Task directions:
Give the lines again exactly as they appear below, from the line with "yellow banana [511,30,569,59]" to the line with "camera: 40 degrees left, 5 degrees down", both included, and only those lines. Leave every picture out.

*** Opening Material provided ***

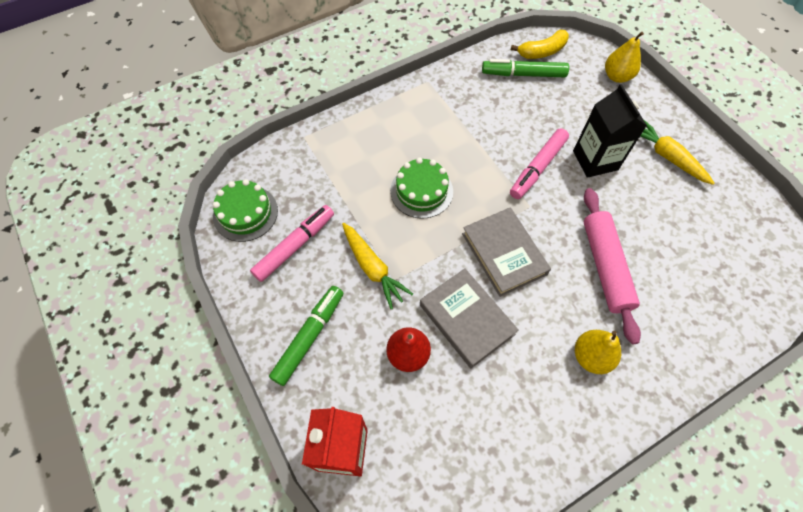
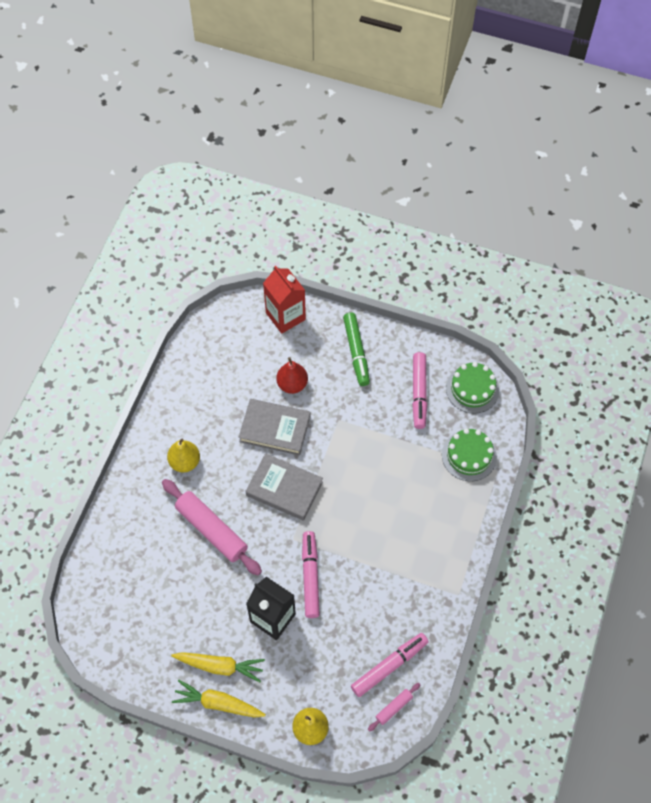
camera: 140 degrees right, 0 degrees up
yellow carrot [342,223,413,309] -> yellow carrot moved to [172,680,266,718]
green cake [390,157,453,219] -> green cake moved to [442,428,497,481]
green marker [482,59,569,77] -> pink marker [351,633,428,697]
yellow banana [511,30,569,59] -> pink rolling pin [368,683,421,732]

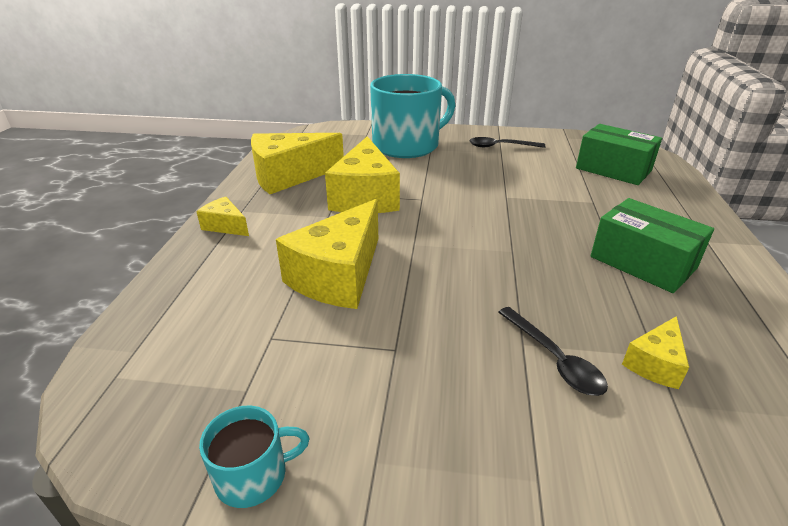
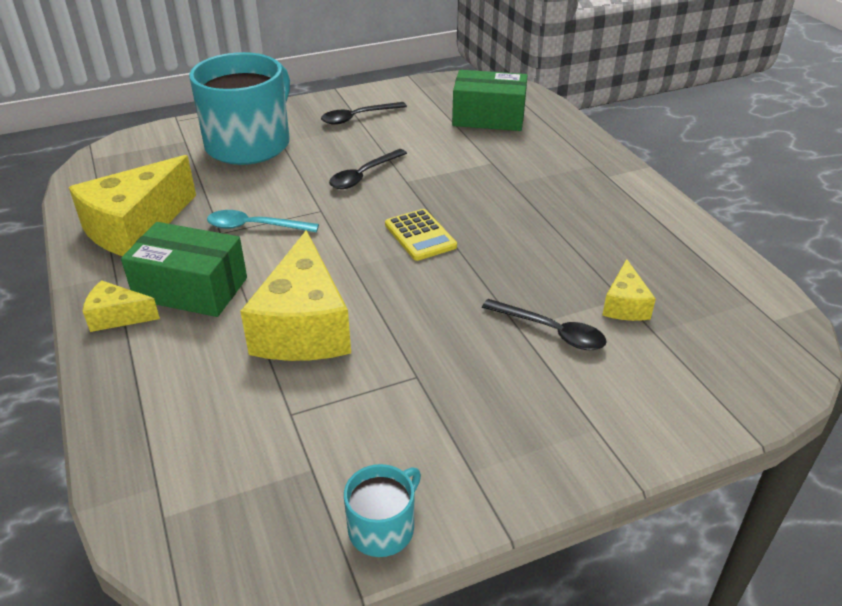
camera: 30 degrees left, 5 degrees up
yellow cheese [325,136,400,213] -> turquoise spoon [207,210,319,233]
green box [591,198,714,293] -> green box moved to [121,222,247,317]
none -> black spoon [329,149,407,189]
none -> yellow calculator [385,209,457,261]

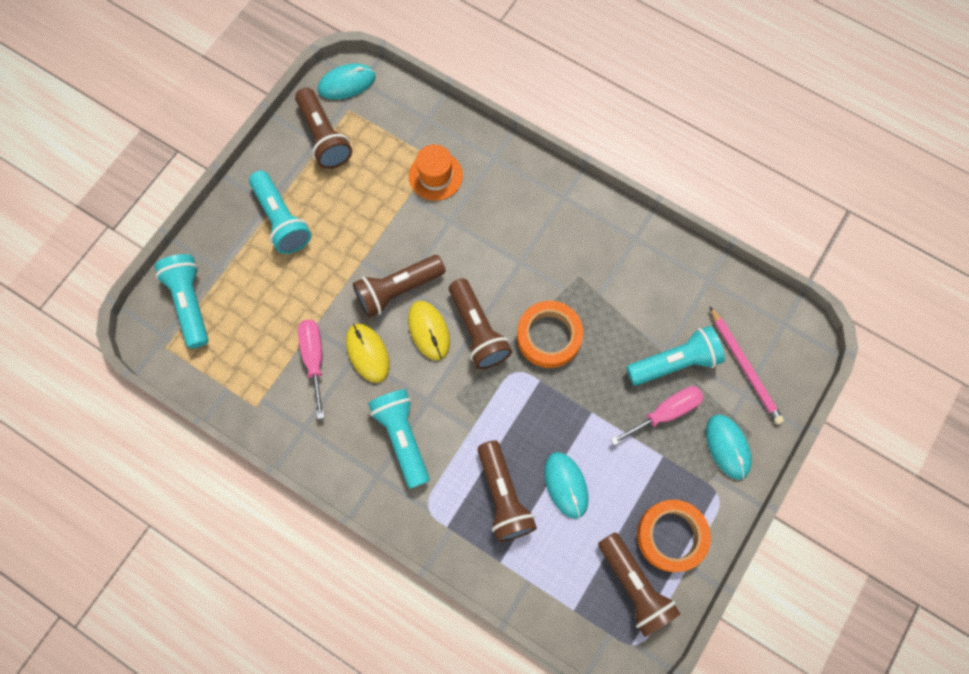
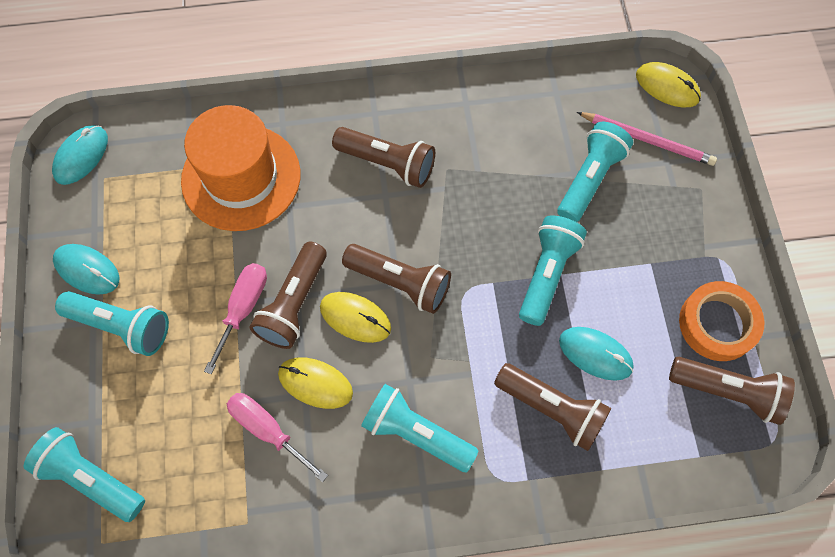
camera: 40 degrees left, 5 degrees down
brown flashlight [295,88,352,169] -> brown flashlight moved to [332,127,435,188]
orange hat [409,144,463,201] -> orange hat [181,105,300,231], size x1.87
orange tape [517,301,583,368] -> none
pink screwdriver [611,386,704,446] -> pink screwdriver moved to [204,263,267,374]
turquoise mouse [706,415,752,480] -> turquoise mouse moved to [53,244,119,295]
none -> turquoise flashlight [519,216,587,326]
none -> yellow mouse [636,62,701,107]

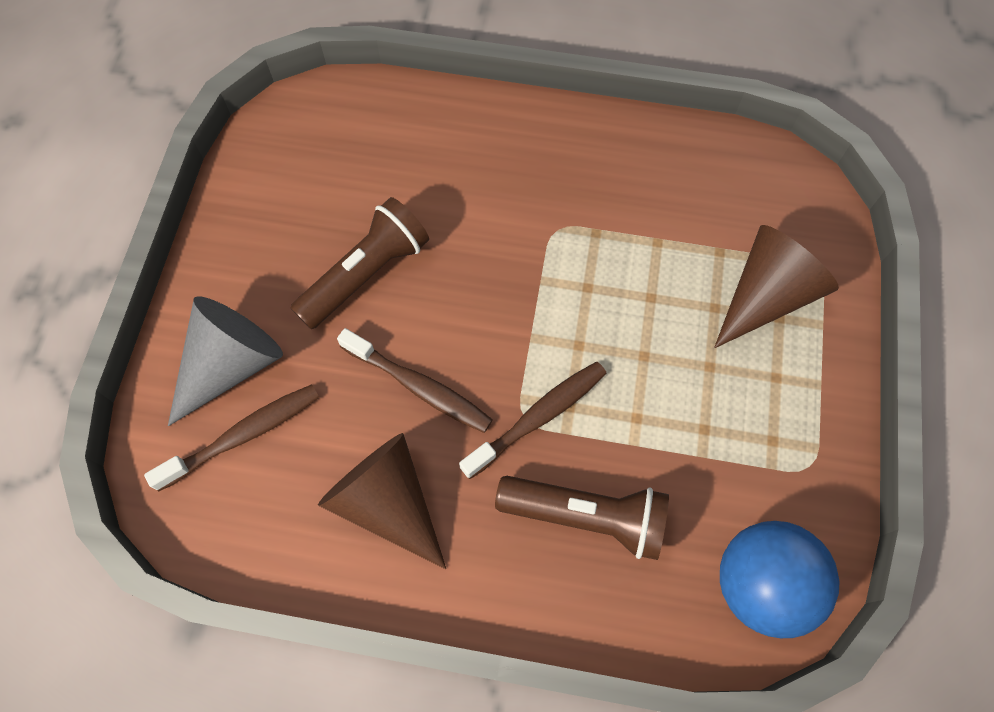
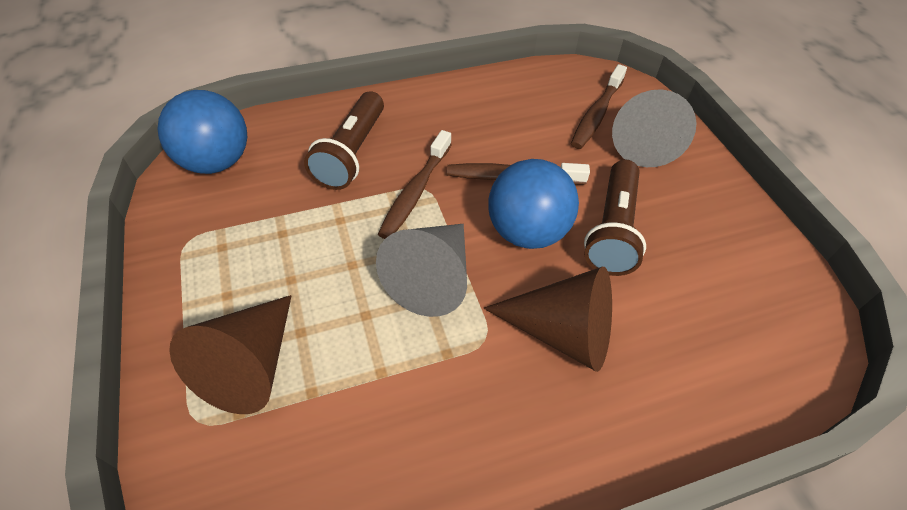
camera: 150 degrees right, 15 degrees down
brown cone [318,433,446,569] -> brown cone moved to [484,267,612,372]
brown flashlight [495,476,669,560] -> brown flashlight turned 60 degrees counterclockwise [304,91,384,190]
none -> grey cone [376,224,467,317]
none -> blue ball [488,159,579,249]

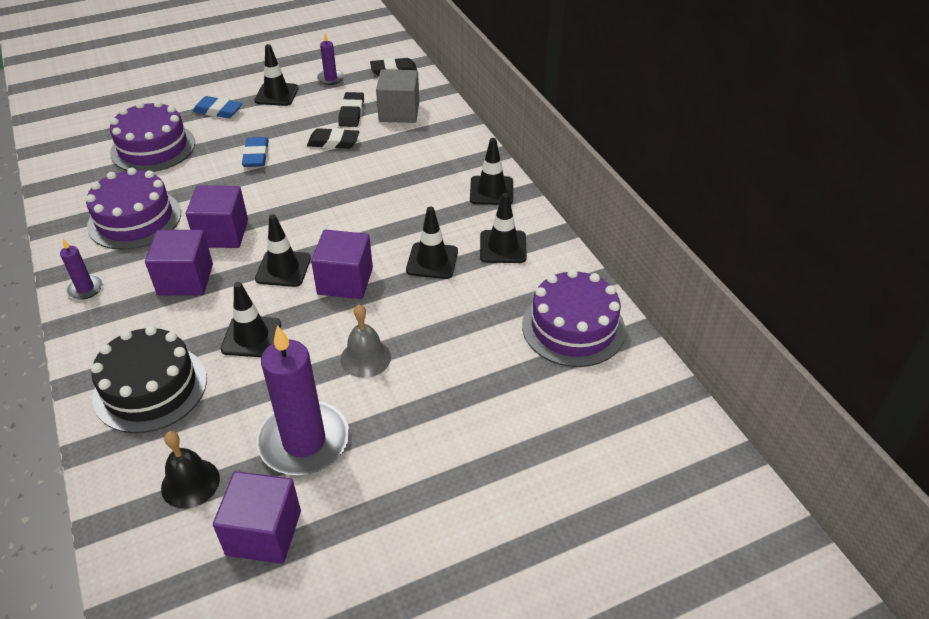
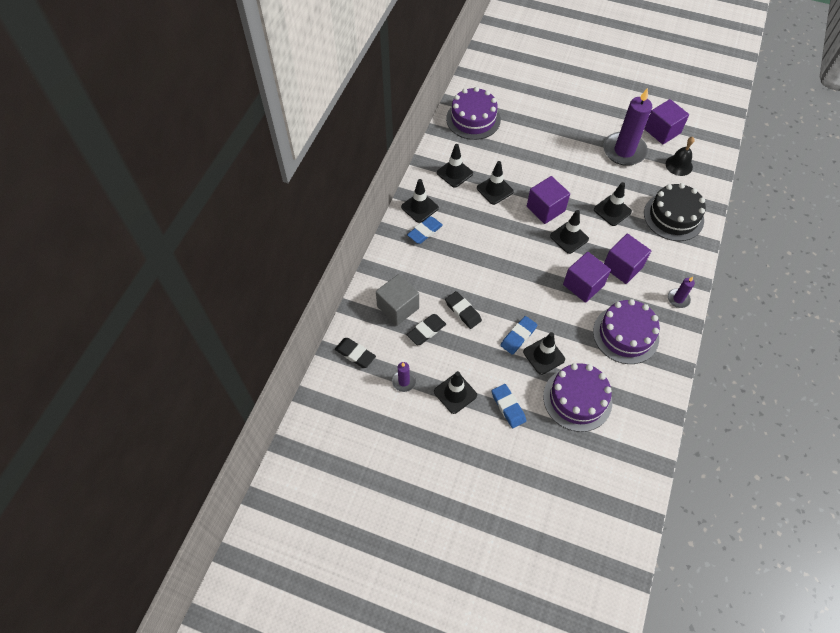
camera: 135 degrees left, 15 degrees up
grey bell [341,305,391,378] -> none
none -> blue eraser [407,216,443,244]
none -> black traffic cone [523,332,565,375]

*** Closing Material provided ***

Exercise solution:
yellow banana [511,30,569,59] -> pink rolling pin [368,683,421,732]

camera: 30 degrees left, 5 degrees up
yellow cheese [325,136,400,213] -> turquoise spoon [207,210,319,233]
green box [591,198,714,293] -> green box moved to [121,222,247,317]
none -> black spoon [329,149,407,189]
none -> yellow calculator [385,209,457,261]

camera: 40 degrees left, 5 degrees down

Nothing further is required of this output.